━━ Task material ━━

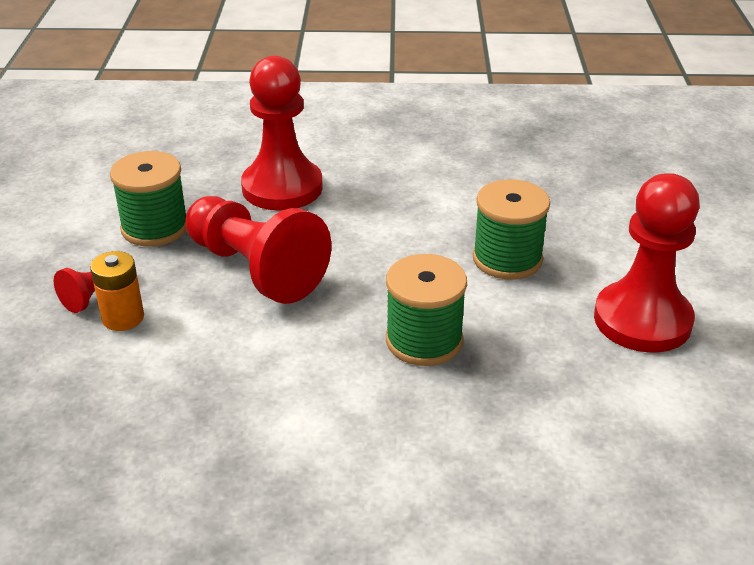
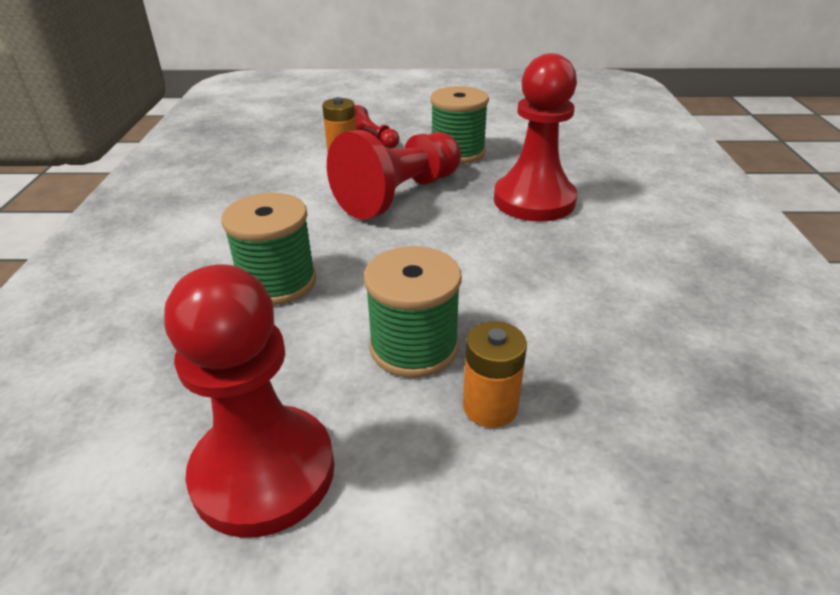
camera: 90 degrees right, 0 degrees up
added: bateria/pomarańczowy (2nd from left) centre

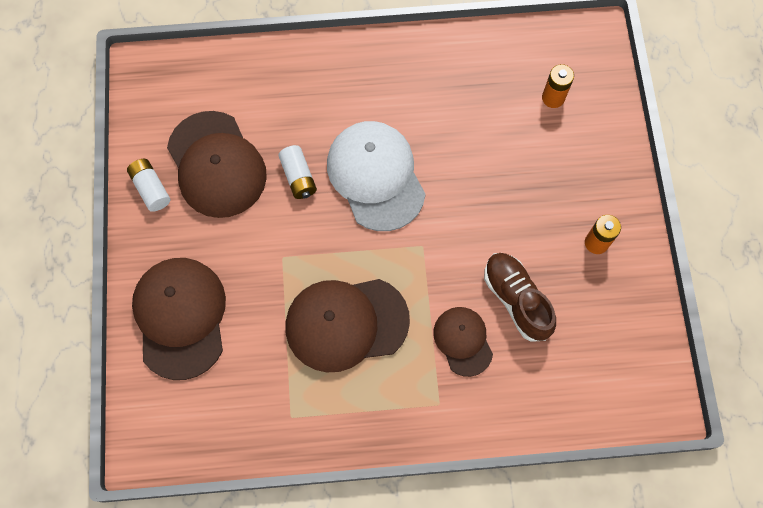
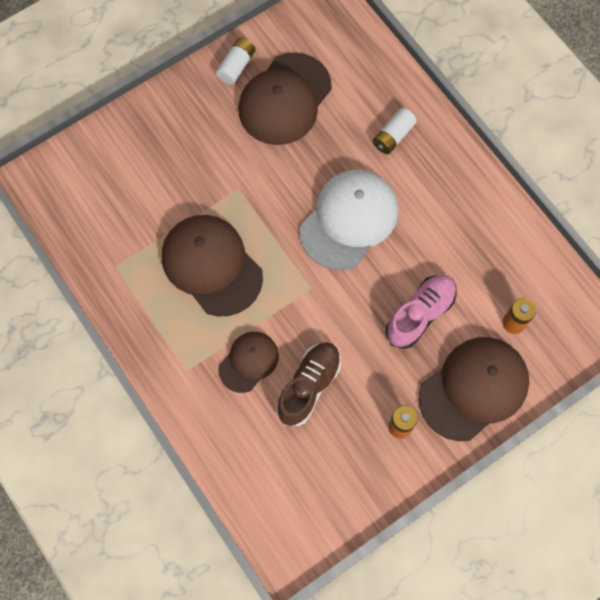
camera: 60 degrees right, 0 degrees up
added: but/różowy middle right
moved: bateria/biały (2nd from left) centre to top centre; czapka/brązowy (1st from left in the first image) middle left to czapka/brązowy (4th from left) middle right

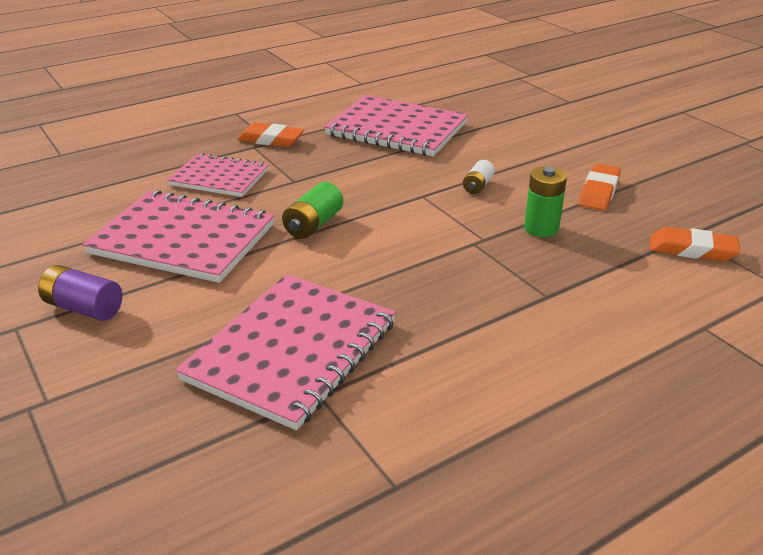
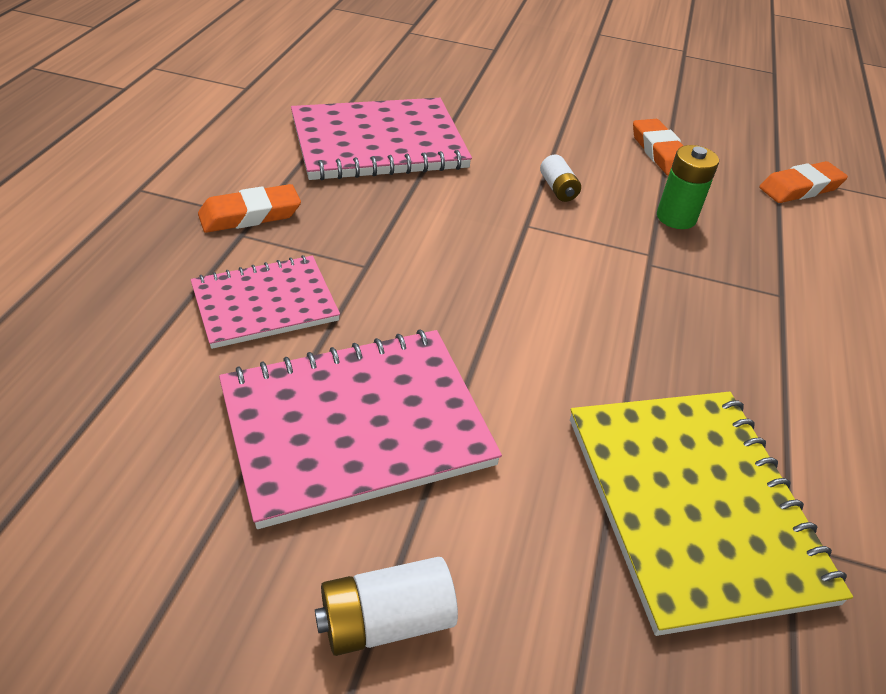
camera: 45 degrees left, 10 degrees up
removed: bateria/zielony (1st from left) centre
recoloured: bateria/fioletowy middle left to bateria/biały (1st from left) bottom centre; zeszyt/różowy (3rd from left) centre to zeszyt/żółty bottom right

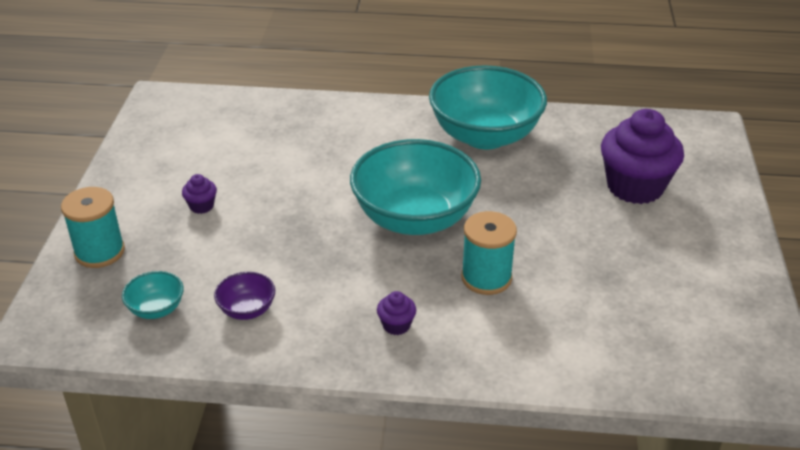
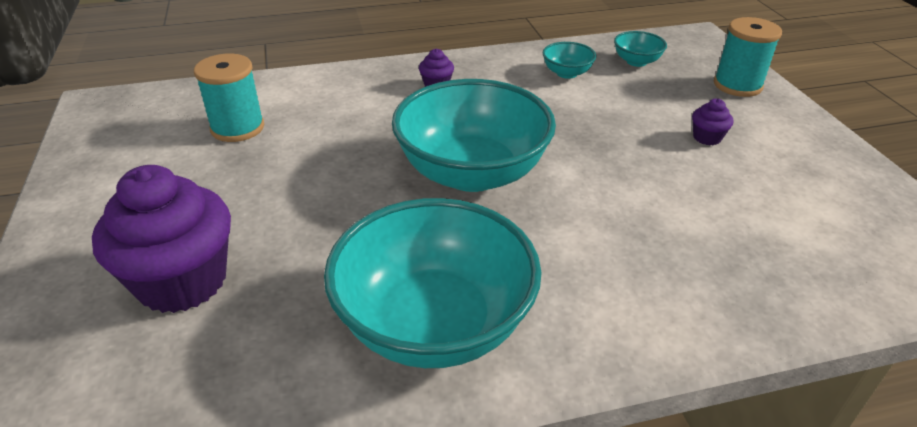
camera: 160 degrees right, 0 degrees up
moved: szpulka/turkusowy (2nd from left in the first image) centre to szpulka/turkusowy (1st from left) top left
recoloured: miska/fioletowy middle left to miska/turkusowy (3rd from left) top centre

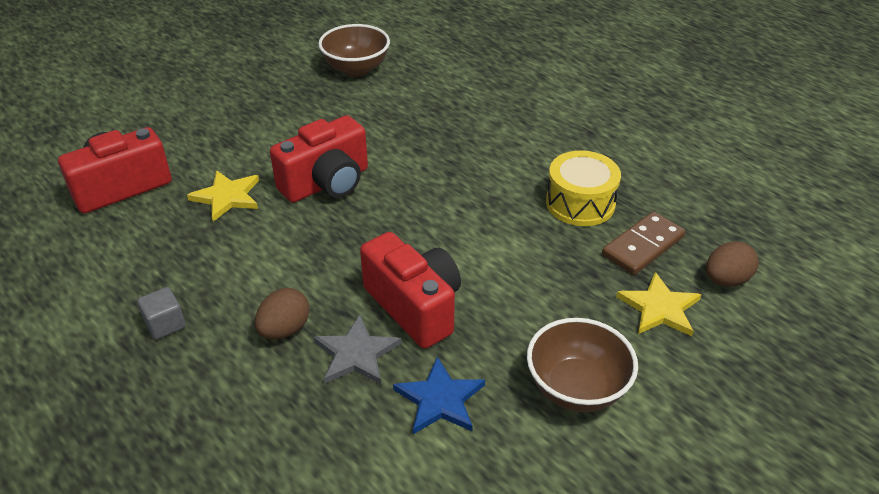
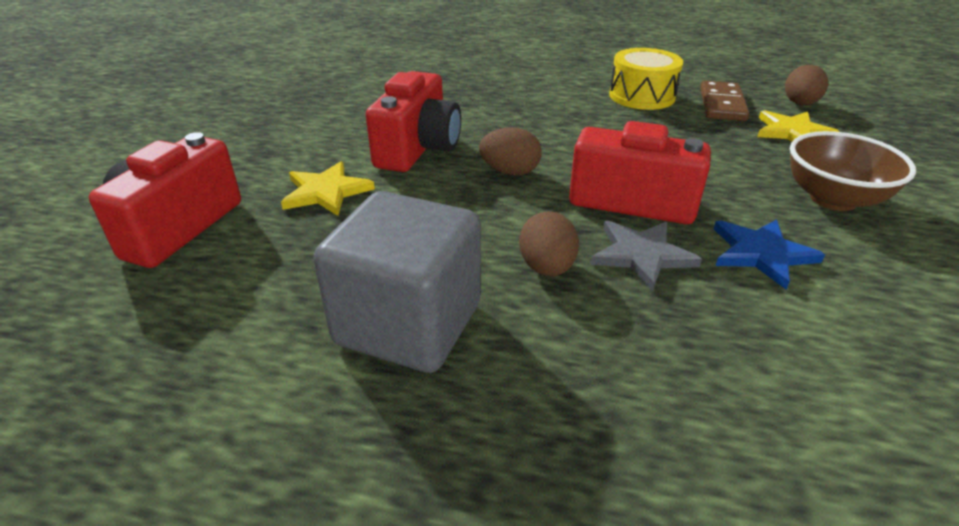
camera: 35 degrees left, 5 degrees down
removed: miska/brązowy (1st from left) top centre
added: jajko/brązowy (1st from left) top centre
resized: sześcian/szary middle left = centre x2.43

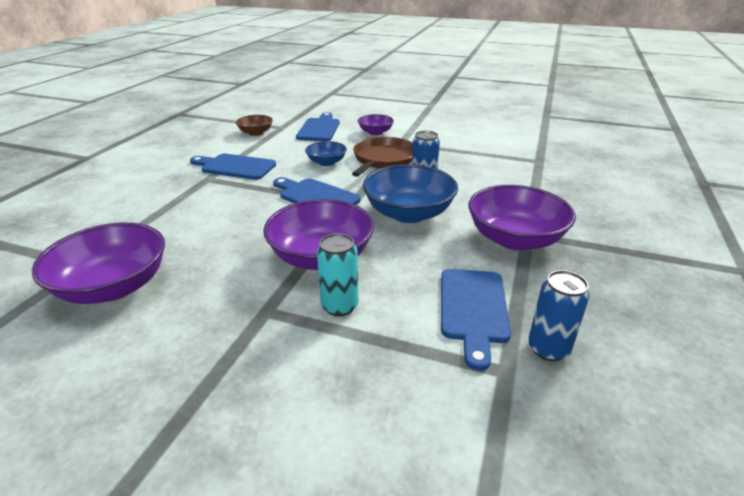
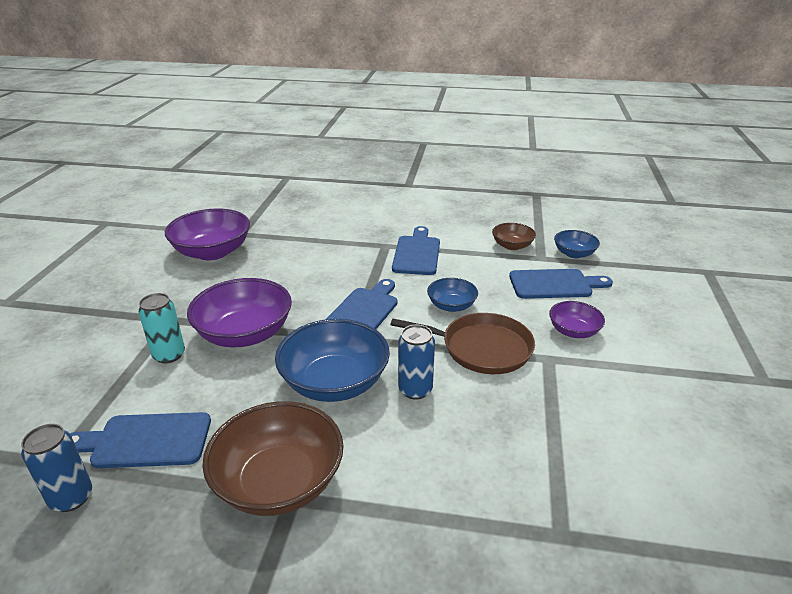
camera: 80 degrees right, 0 degrees up
added: miska/niebieski (3rd from left) middle right
recoloured: miska/fioletowy (4th from left) middle right to miska/brązowy (1st from left) bottom centre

━━━

§ **Assignment**
I would like the data copied exactly as it stands, with no pictures included.

§ **Result for this task**
camera: 90 degrees right, 0 degrees up
added: bateria/pomarańczowy (2nd from left) centre

camera: 60 degrees right, 0 degrees up
added: but/różowy middle right
moved: bateria/biały (2nd from left) centre to top centre; czapka/brązowy (1st from left in the first image) middle left to czapka/brązowy (4th from left) middle right

camera: 45 degrees left, 10 degrees up
removed: bateria/zielony (1st from left) centre
recoloured: bateria/fioletowy middle left to bateria/biały (1st from left) bottom centre; zeszyt/różowy (3rd from left) centre to zeszyt/żółty bottom right

camera: 160 degrees right, 0 degrees up
moved: szpulka/turkusowy (2nd from left in the first image) centre to szpulka/turkusowy (1st from left) top left
recoloured: miska/fioletowy middle left to miska/turkusowy (3rd from left) top centre

camera: 35 degrees left, 5 degrees down
removed: miska/brązowy (1st from left) top centre
added: jajko/brązowy (1st from left) top centre
resized: sześcian/szary middle left = centre x2.43

camera: 80 degrees right, 0 degrees up
added: miska/niebieski (3rd from left) middle right
recoloured: miska/fioletowy (4th from left) middle right to miska/brązowy (1st from left) bottom centre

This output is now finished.